**Work instruction:** Retype all of the entries word for word.

*** Records for this exercise Section Begins ***

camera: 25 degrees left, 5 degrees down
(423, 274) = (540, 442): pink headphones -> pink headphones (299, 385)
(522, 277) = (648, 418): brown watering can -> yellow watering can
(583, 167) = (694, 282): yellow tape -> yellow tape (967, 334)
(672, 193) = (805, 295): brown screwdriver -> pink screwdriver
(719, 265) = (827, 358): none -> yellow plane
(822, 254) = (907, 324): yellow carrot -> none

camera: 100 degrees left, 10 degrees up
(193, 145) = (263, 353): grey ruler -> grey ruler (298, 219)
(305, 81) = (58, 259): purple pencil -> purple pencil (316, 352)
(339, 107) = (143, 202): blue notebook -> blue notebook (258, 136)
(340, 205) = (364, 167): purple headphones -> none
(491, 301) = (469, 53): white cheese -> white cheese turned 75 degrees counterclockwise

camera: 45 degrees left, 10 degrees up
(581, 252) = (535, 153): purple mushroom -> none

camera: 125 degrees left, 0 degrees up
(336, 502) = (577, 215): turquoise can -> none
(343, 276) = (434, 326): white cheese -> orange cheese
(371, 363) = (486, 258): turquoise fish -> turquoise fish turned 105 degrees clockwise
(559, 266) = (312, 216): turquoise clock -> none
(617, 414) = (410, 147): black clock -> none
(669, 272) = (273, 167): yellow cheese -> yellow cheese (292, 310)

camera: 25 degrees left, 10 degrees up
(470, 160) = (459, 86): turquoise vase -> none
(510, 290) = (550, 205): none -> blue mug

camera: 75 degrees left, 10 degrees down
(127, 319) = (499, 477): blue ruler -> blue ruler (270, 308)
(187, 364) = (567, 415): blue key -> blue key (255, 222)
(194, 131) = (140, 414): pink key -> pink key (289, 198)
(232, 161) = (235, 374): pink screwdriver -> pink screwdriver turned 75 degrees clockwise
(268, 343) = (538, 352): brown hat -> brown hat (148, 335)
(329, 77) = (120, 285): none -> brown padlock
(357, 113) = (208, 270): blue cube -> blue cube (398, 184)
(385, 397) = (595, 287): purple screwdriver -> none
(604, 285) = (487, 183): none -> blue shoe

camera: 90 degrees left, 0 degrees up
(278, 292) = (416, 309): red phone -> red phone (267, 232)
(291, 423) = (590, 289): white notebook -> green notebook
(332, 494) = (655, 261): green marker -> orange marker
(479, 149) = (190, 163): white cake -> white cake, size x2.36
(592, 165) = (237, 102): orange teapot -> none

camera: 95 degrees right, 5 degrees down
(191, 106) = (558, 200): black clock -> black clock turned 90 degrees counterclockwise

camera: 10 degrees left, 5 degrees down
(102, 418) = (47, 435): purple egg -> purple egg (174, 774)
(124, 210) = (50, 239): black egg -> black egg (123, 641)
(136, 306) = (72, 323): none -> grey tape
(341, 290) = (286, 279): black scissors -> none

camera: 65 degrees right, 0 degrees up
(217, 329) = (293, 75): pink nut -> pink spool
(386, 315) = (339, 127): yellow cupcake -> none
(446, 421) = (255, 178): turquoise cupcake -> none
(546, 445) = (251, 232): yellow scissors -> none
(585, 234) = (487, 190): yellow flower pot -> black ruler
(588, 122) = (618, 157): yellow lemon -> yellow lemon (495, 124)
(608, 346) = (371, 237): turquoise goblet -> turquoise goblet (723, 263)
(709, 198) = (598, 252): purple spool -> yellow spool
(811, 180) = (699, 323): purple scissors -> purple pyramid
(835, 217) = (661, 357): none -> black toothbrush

*** Records for this exercise Section Ends ***

**Problem solution:**
camera: 25 degrees left, 5 degrees down
(423, 274) = (540, 442): pink headphones -> pink headphones (299, 385)
(522, 277) = (648, 418): brown watering can -> yellow watering can
(583, 167) = (694, 282): yellow tape -> yellow tape (967, 334)
(672, 193) = (805, 295): brown screwdriver -> pink screwdriver
(719, 265) = (827, 358): none -> yellow plane
(822, 254) = (907, 324): yellow carrot -> none

camera: 100 degrees left, 10 degrees up
(193, 145) = (263, 353): grey ruler -> grey ruler (298, 219)
(305, 81) = (58, 259): purple pencil -> purple pencil (316, 352)
(339, 107) = (143, 202): blue notebook -> blue notebook (258, 136)
(340, 205) = (364, 167): purple headphones -> none
(491, 301) = (469, 53): white cheese -> white cheese turned 75 degrees counterclockwise

camera: 45 degrees left, 10 degrees up
(581, 252) = (535, 153): purple mushroom -> none

camera: 125 degrees left, 0 degrees up
(336, 502) = (577, 215): turquoise can -> none
(343, 276) = (434, 326): white cheese -> orange cheese
(371, 363) = (486, 258): turquoise fish -> turquoise fish turned 105 degrees clockwise
(559, 266) = (312, 216): turquoise clock -> none
(617, 414) = (410, 147): black clock -> none
(669, 272) = (273, 167): yellow cheese -> yellow cheese (292, 310)

camera: 25 degrees left, 10 degrees up
(470, 160) = (459, 86): turquoise vase -> none
(510, 290) = (550, 205): none -> blue mug

camera: 75 degrees left, 10 degrees down
(127, 319) = (499, 477): blue ruler -> blue ruler (270, 308)
(187, 364) = (567, 415): blue key -> blue key (255, 222)
(194, 131) = (140, 414): pink key -> pink key (289, 198)
(232, 161) = (235, 374): pink screwdriver -> pink screwdriver turned 75 degrees clockwise
(268, 343) = (538, 352): brown hat -> brown hat (148, 335)
(329, 77) = (120, 285): none -> brown padlock
(357, 113) = (208, 270): blue cube -> blue cube (398, 184)
(385, 397) = (595, 287): purple screwdriver -> none
(604, 285) = (487, 183): none -> blue shoe

camera: 90 degrees left, 0 degrees up
(278, 292) = (416, 309): red phone -> red phone (267, 232)
(291, 423) = (590, 289): white notebook -> green notebook
(332, 494) = (655, 261): green marker -> orange marker
(479, 149) = (190, 163): white cake -> white cake, size x2.36
(592, 165) = (237, 102): orange teapot -> none

camera: 95 degrees right, 5 degrees down
(191, 106) = (558, 200): black clock -> black clock turned 90 degrees counterclockwise

camera: 10 degrees left, 5 degrees down
(102, 418) = (47, 435): purple egg -> purple egg (174, 774)
(124, 210) = (50, 239): black egg -> black egg (123, 641)
(136, 306) = (72, 323): none -> grey tape
(341, 290) = (286, 279): black scissors -> none

camera: 65 degrees right, 0 degrees up
(217, 329) = (293, 75): pink nut -> pink spool
(386, 315) = (339, 127): yellow cupcake -> none
(446, 421) = (255, 178): turquoise cupcake -> none
(546, 445) = (251, 232): yellow scissors -> none
(585, 234) = (487, 190): yellow flower pot -> black ruler
(588, 122) = (618, 157): yellow lemon -> yellow lemon (495, 124)
(608, 346) = (371, 237): turquoise goblet -> turquoise goblet (723, 263)
(709, 198) = (598, 252): purple spool -> yellow spool
(811, 180) = (699, 323): purple scissors -> purple pyramid
(835, 217) = (661, 357): none -> black toothbrush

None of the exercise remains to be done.